BRIEF: The response should reproduce exactly the lines from the top of the listing below through the one that contains "(221, 142) = (580, 248): yellow", and nothing else; pictures do not belong in it.
===
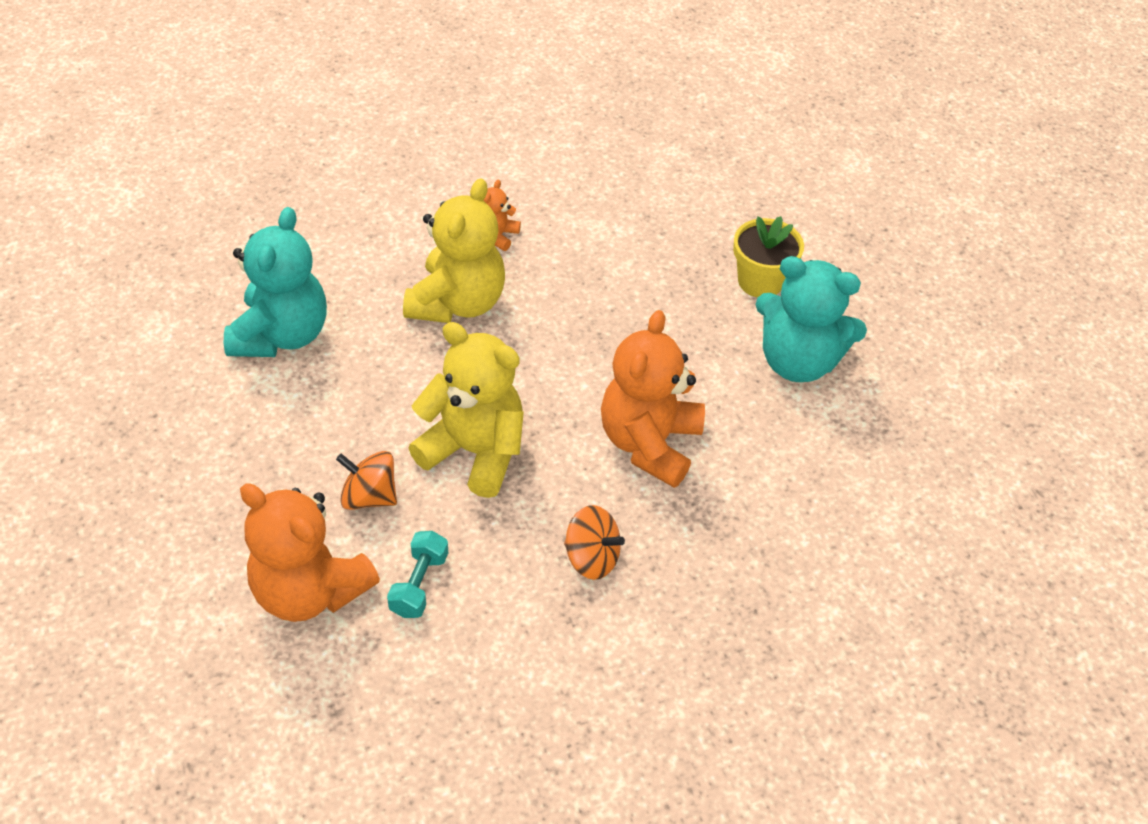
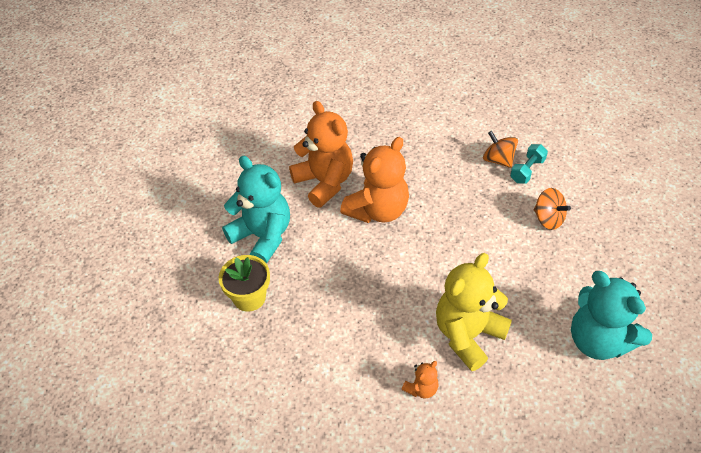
camera: 155 degrees left, 0 degrees up
(281, 335) = (598, 340): turquoise teddy bear -> turquoise teddy bear turned 75 degrees counterclockwise
(309, 590) = (585, 180): orange teddy bear -> orange teddy bear (324, 182)
(474, 451) = (481, 229): yellow teddy bear -> none
(591, 557) = (434, 162): orange spinning top -> orange spinning top (498, 160)

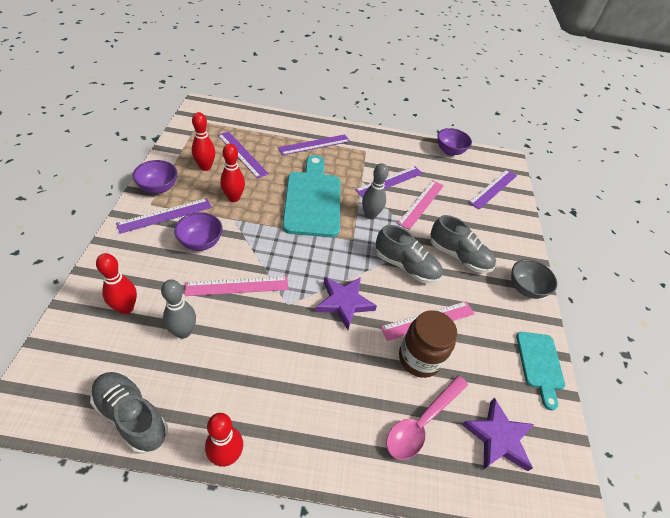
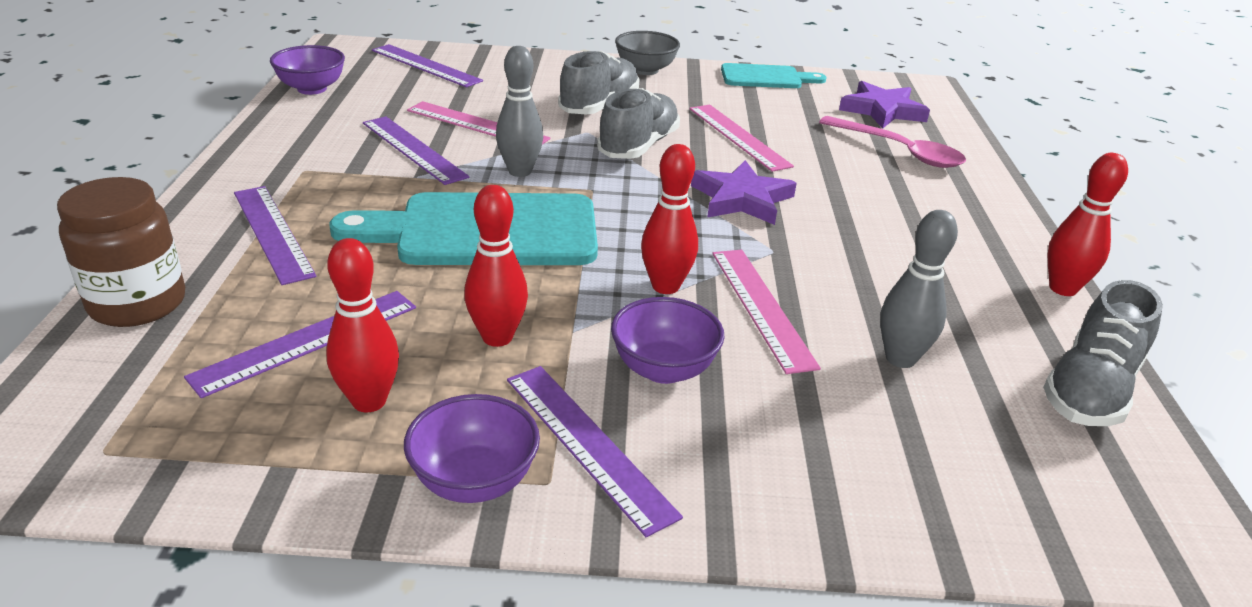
camera: 90 degrees left, 15 degrees down
(126, 308) = (895, 448): red bowling pin -> red bowling pin (665, 286)
(419, 358) = (807, 146): brown jar -> brown jar (138, 303)

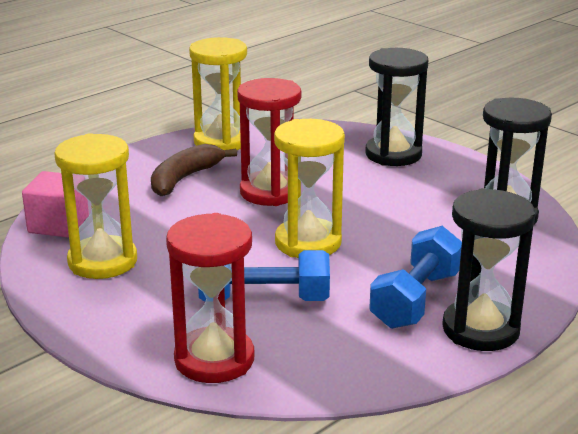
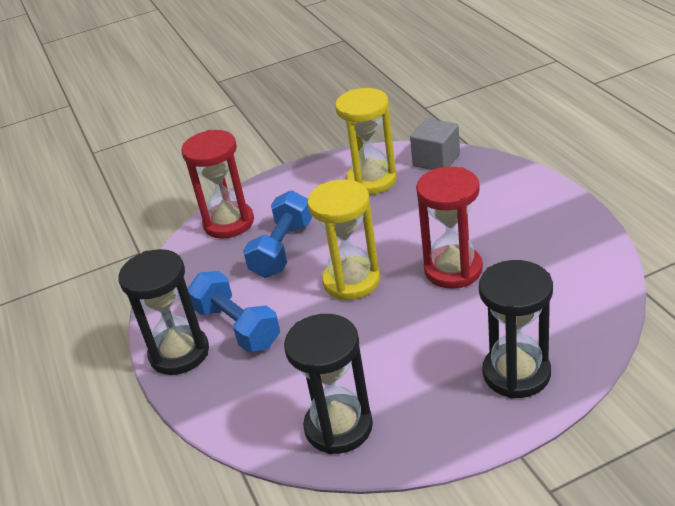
camera: 115 degrees right, 10 degrees up
(58, 224) = (436, 160): pink cube -> grey cube
(184, 178) = (498, 221): brown banana -> none
(221, 142) = (580, 248): yellow hourglass -> none

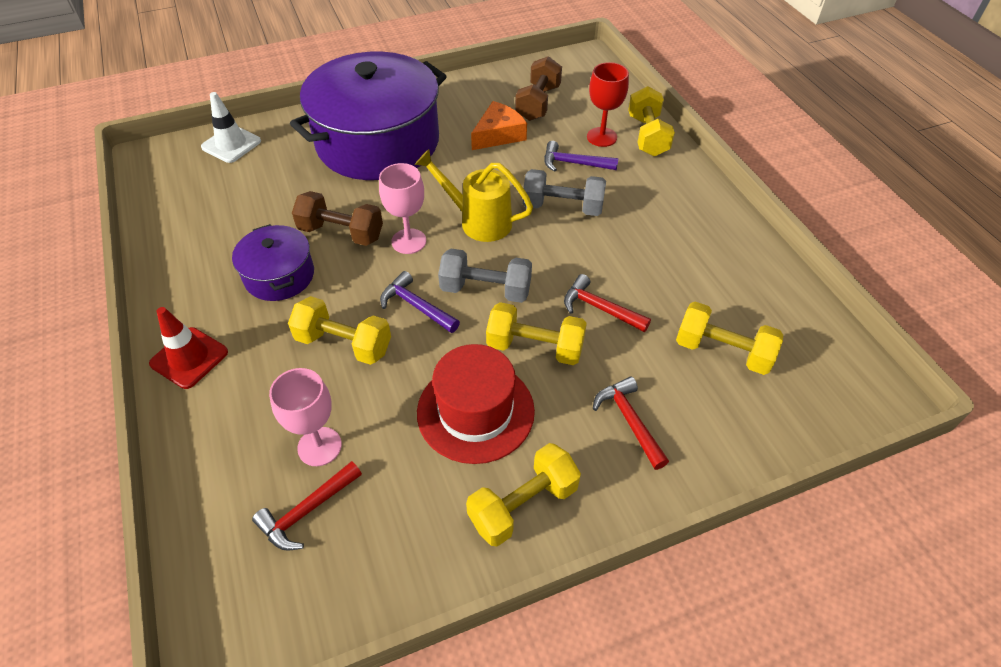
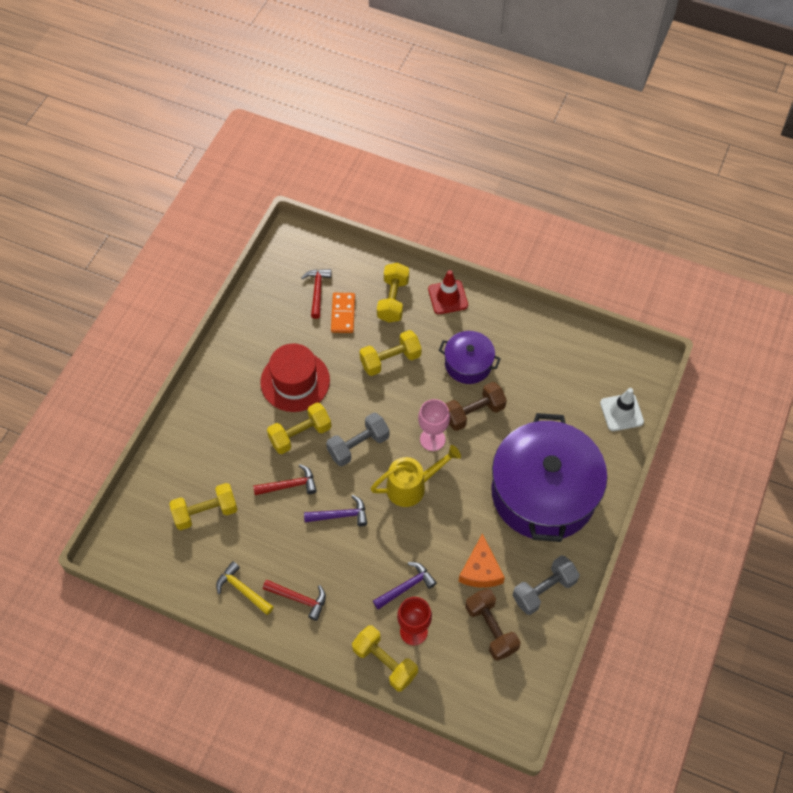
camera: 135 degrees right, 10 degrees up
(319, 446) = (343, 314): pink goblet -> orange domino
(417, 306) = (381, 407): purple hammer -> purple hammer (340, 515)
(523, 505) = (236, 361): yellow dumbbell -> yellow dumbbell (393, 300)
(562, 207) = (376, 541): grey dumbbell -> grey dumbbell (544, 590)
(630, 421) = (222, 434): red hammer -> red hammer (299, 599)
(736, 257) = (243, 590): none -> yellow hammer

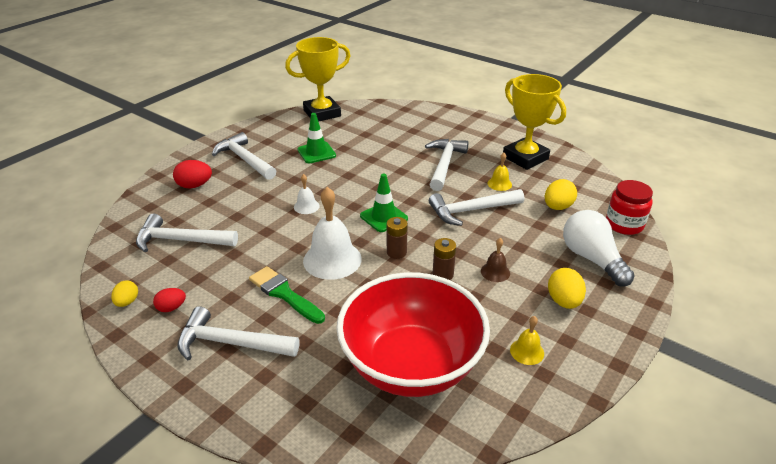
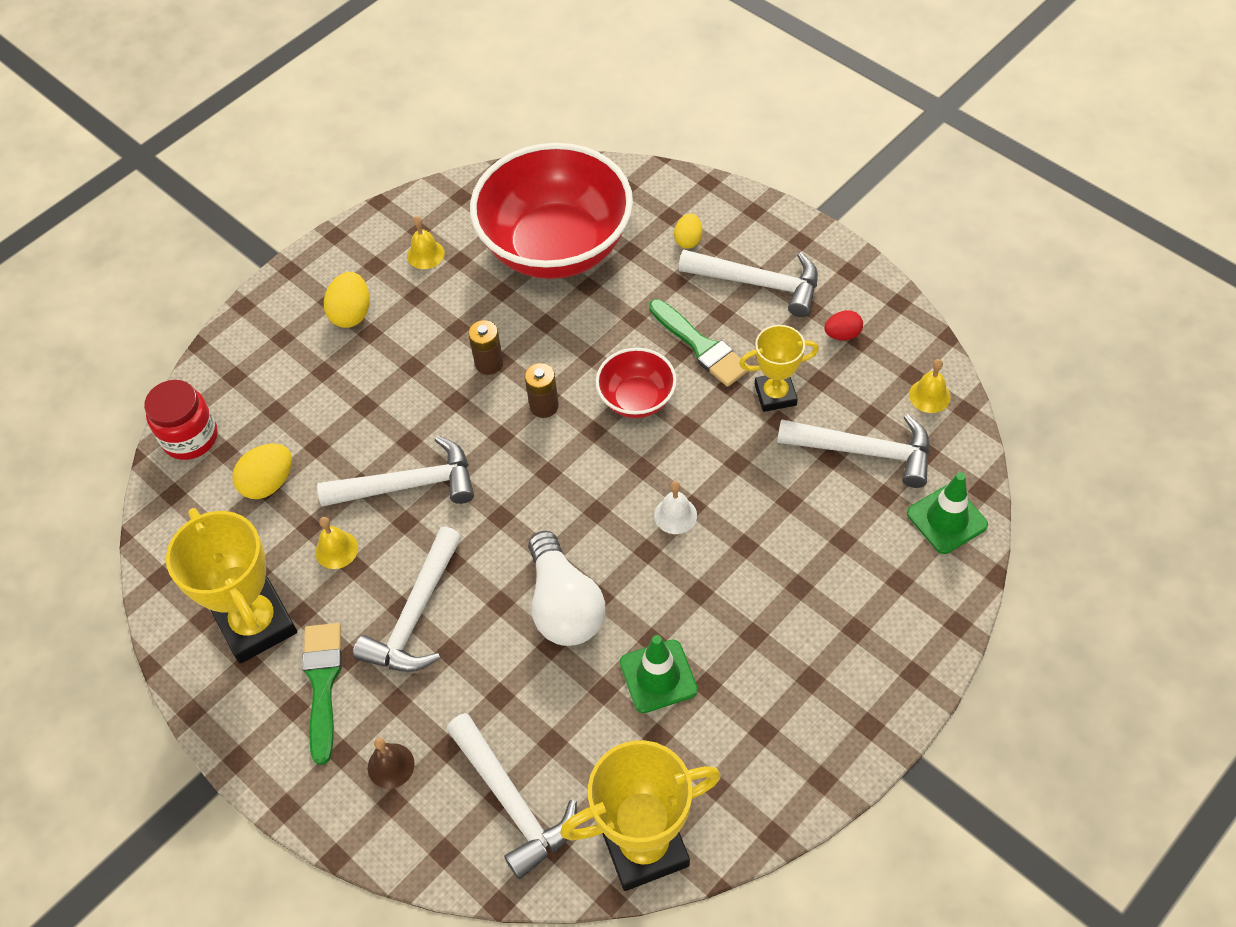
camera: 170 degrees left, 20 degrees up
(122, 272) = (929, 396): none -> yellow bell
(127, 302) = (903, 347): yellow egg -> yellow egg (688, 240)
(194, 185) = (879, 586): red egg -> none
(233, 267) = (775, 395): none -> yellow trophy
(244, 159) = (801, 663): white hammer -> white hammer (512, 802)
(332, 259) = (637, 399): white bell -> red bowl
(383, 217) = (551, 480): green traffic cone -> green traffic cone (947, 519)
(480, 143) = (322, 684): none -> green brush
(495, 272) = (418, 363): brown bell -> brown bell (391, 765)
(592, 259) = (277, 376): white light bulb -> white light bulb (564, 605)

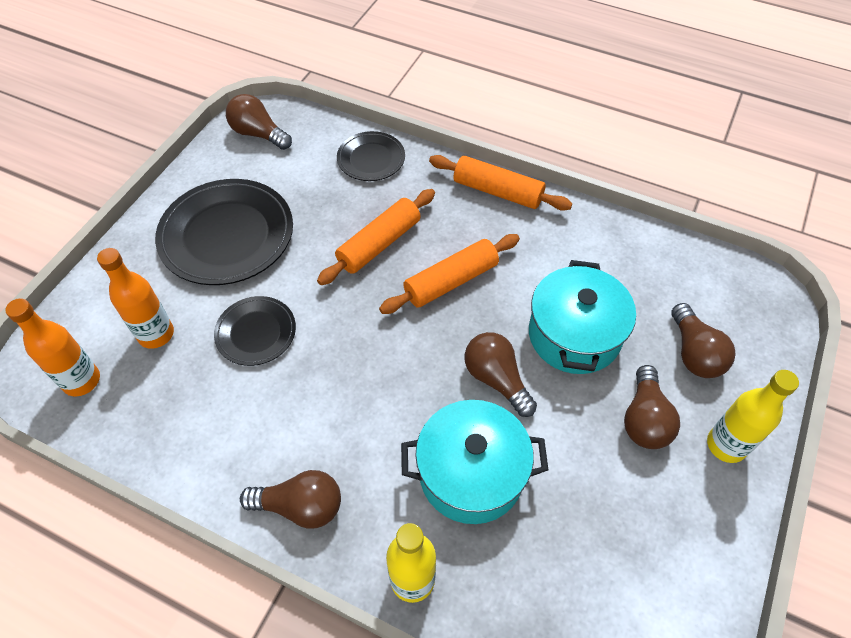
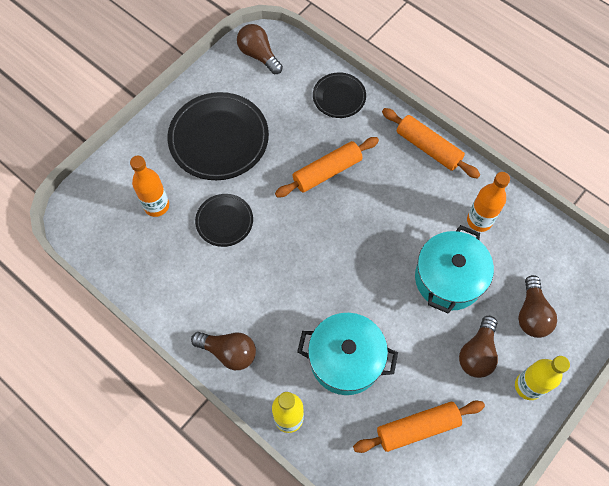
camera: 15 degrees right, 10 degrees up
(81, 381) = (103, 228): orange bottle -> orange bottle (479, 220)
(451, 281) = (371, 215): orange rolling pin -> orange rolling pin (417, 428)
(496, 379) = (382, 298): brown light bulb -> none

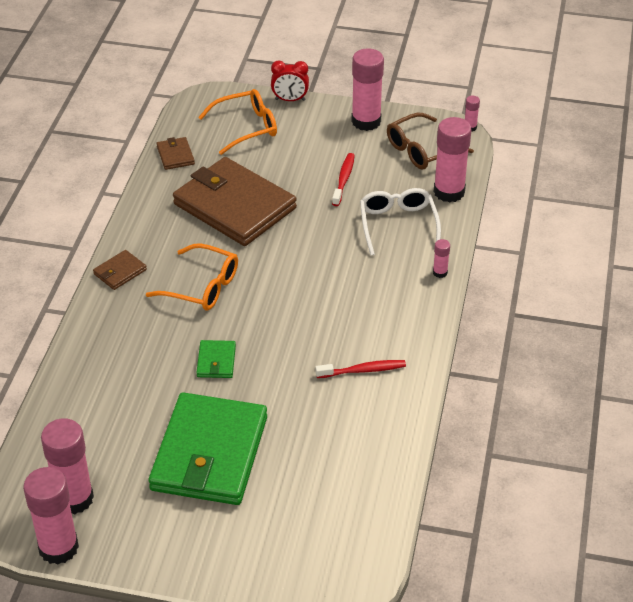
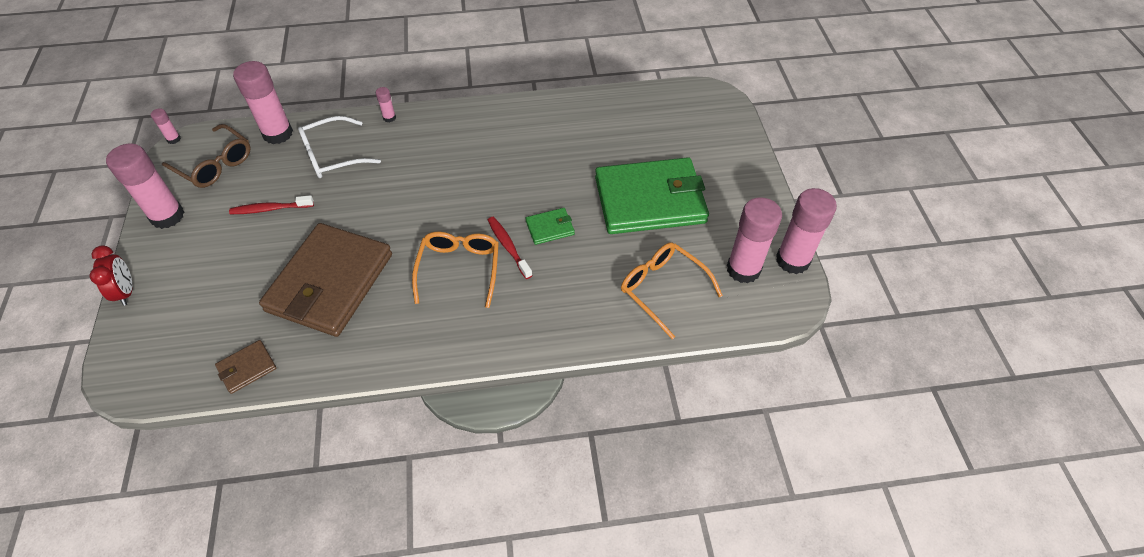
camera: 110 degrees left, 10 degrees up
(120, 272) = (460, 345): brown wallet -> none
(246, 127) = (185, 316): orange glasses -> orange glasses (663, 289)
(363, 370) = (520, 136): red toothbrush -> red toothbrush (508, 247)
===
RESULT FOR THIS TASK:
camera: 155 degrees left, 0 degrees up
(281, 335) = (598, 340): turquoise teddy bear -> turquoise teddy bear turned 75 degrees counterclockwise
(309, 590) = (585, 180): orange teddy bear -> orange teddy bear (324, 182)
(474, 451) = (481, 229): yellow teddy bear -> none
(591, 557) = (434, 162): orange spinning top -> orange spinning top (498, 160)

camera: 90 degrees left, 15 degrees down
(126, 308) = (895, 448): red bowling pin -> red bowling pin (665, 286)
(419, 358) = (807, 146): brown jar -> brown jar (138, 303)

camera: 115 degrees right, 10 degrees up
(58, 224) = (436, 160): pink cube -> grey cube
(184, 178) = (498, 221): brown banana -> none
(221, 142) = (580, 248): yellow hourglass -> none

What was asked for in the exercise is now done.